===== SOURCE DATA =====

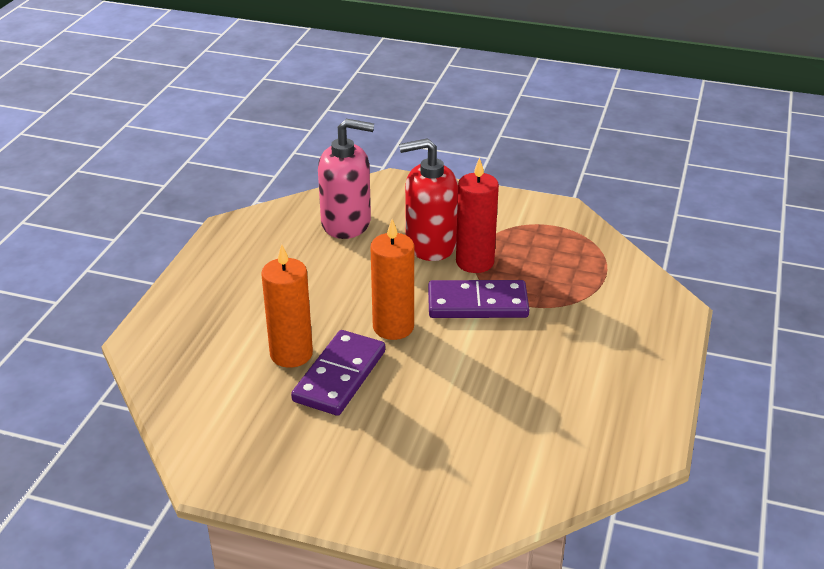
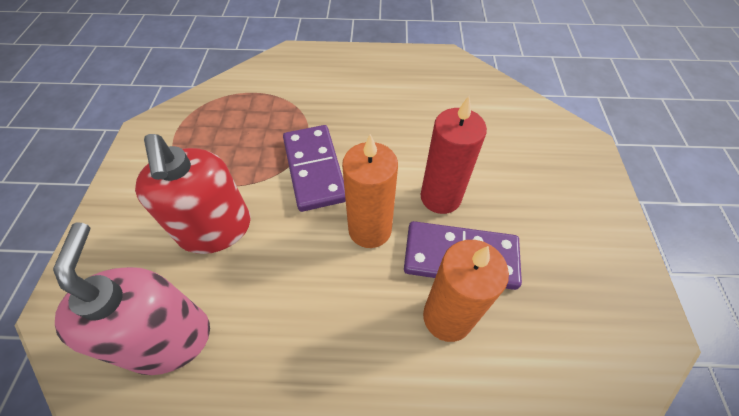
camera: 105 degrees left, 20 degrees up
red candle [456,157,499,273] -> red candle moved to [420,96,487,214]

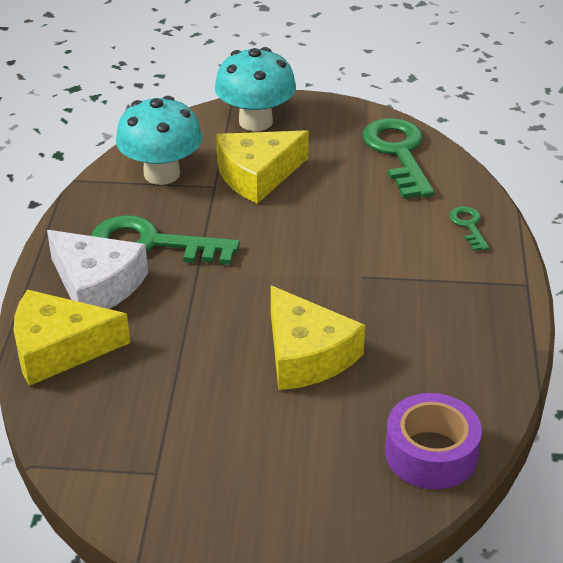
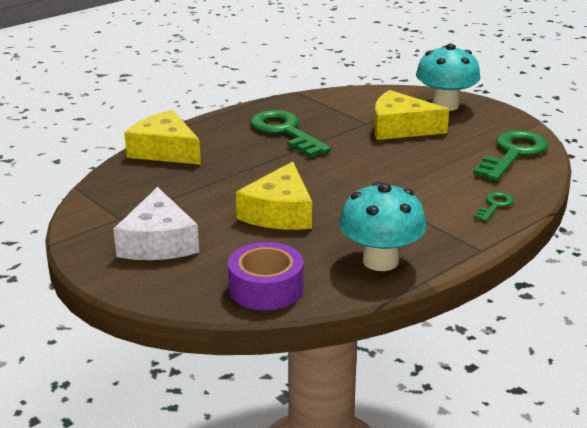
camera: 45 degrees right, 10 degrees down
white cheese [47,230,148,309] -> white cheese moved to [113,187,199,260]
turquoise mushroom [116,96,203,185] -> turquoise mushroom moved to [339,182,427,271]

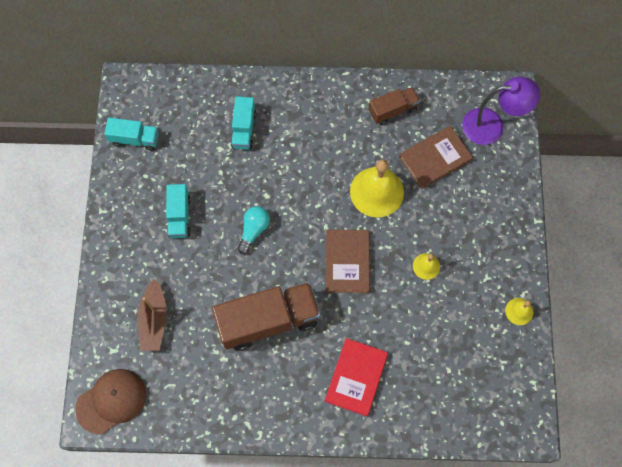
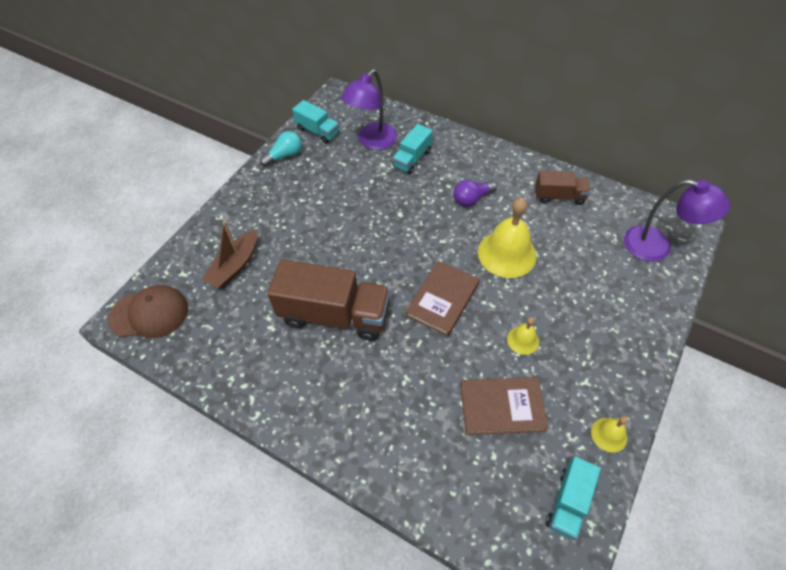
camera: 30 degrees right, 15 degrees down
turquoise truck [166,184,191,238] -> turquoise truck moved to [546,457,601,540]
turquoise light bulb [238,206,270,254] -> turquoise light bulb moved to [260,131,302,167]
red book [325,338,388,416] -> none
brown book [399,126,473,189] -> brown book moved to [460,377,548,435]
none -> purple lamp [341,69,397,150]
none -> purple light bulb [453,180,497,207]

=====

### DESCRIPTION OF THE TASK
The listing above is to be written out again exactly, with its pictures omitted.

### WRITTEN ANSWER
camera: 105 degrees left, 20 degrees up
red candle [456,157,499,273] -> red candle moved to [420,96,487,214]

camera: 45 degrees right, 10 degrees down
white cheese [47,230,148,309] -> white cheese moved to [113,187,199,260]
turquoise mushroom [116,96,203,185] -> turquoise mushroom moved to [339,182,427,271]

camera: 30 degrees right, 15 degrees down
turquoise truck [166,184,191,238] -> turquoise truck moved to [546,457,601,540]
turquoise light bulb [238,206,270,254] -> turquoise light bulb moved to [260,131,302,167]
red book [325,338,388,416] -> none
brown book [399,126,473,189] -> brown book moved to [460,377,548,435]
none -> purple lamp [341,69,397,150]
none -> purple light bulb [453,180,497,207]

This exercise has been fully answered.